» What needs to be done
Print the lines below exactly as written, with none missing.

» Data

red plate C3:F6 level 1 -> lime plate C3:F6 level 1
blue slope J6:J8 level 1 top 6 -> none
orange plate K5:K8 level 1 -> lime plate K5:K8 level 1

» Answer box
red plate C3:F6 level 1 -> lime plate C3:F6 level 1
blue slope J6:J8 level 1 top 6 -> none
orange plate K5:K8 level 1 -> lime plate K5:K8 level 1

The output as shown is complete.